- _GIVEN RECORDS_:
____

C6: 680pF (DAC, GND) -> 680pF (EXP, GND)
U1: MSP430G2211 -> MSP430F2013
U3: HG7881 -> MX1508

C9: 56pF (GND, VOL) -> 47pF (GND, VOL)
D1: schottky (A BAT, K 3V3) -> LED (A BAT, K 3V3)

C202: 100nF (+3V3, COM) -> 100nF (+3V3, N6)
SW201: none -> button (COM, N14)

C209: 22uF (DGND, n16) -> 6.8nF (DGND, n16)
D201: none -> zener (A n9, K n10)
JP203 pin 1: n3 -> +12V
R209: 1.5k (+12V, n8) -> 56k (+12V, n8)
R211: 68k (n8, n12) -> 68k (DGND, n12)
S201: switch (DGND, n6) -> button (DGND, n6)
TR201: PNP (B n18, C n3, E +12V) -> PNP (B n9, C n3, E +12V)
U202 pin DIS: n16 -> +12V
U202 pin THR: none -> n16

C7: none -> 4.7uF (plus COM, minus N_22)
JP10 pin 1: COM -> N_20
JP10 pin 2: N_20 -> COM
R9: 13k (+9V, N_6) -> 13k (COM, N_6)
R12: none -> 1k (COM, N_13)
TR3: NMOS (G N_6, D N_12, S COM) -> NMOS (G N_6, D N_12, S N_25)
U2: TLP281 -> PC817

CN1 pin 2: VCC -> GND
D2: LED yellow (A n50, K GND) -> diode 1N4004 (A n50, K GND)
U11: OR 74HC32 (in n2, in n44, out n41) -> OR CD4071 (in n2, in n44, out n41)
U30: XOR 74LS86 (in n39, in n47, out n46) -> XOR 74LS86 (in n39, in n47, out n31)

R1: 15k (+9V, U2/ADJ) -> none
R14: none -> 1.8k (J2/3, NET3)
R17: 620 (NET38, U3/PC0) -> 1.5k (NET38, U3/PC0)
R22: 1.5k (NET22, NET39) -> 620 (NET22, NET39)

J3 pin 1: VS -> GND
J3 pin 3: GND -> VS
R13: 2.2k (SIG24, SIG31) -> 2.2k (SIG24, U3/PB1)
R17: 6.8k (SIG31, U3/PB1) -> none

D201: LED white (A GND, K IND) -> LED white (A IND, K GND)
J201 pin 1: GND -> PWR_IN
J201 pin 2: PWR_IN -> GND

____

- _WHAT TO PRODUCE_: From the line that contains "R14: none -> 1.8k (J2/3, NET3)" through the last line of the listing, every line is to be restated word for word, both ends included.

- _SOLUTION BELOW_:
R14: none -> 1.8k (J2/3, NET3)
R17: 620 (NET38, U3/PC0) -> 1.5k (NET38, U3/PC0)
R22: 1.5k (NET22, NET39) -> 620 (NET22, NET39)

J3 pin 1: VS -> GND
J3 pin 3: GND -> VS
R13: 2.2k (SIG24, SIG31) -> 2.2k (SIG24, U3/PB1)
R17: 6.8k (SIG31, U3/PB1) -> none

D201: LED white (A GND, K IND) -> LED white (A IND, K GND)
J201 pin 1: GND -> PWR_IN
J201 pin 2: PWR_IN -> GND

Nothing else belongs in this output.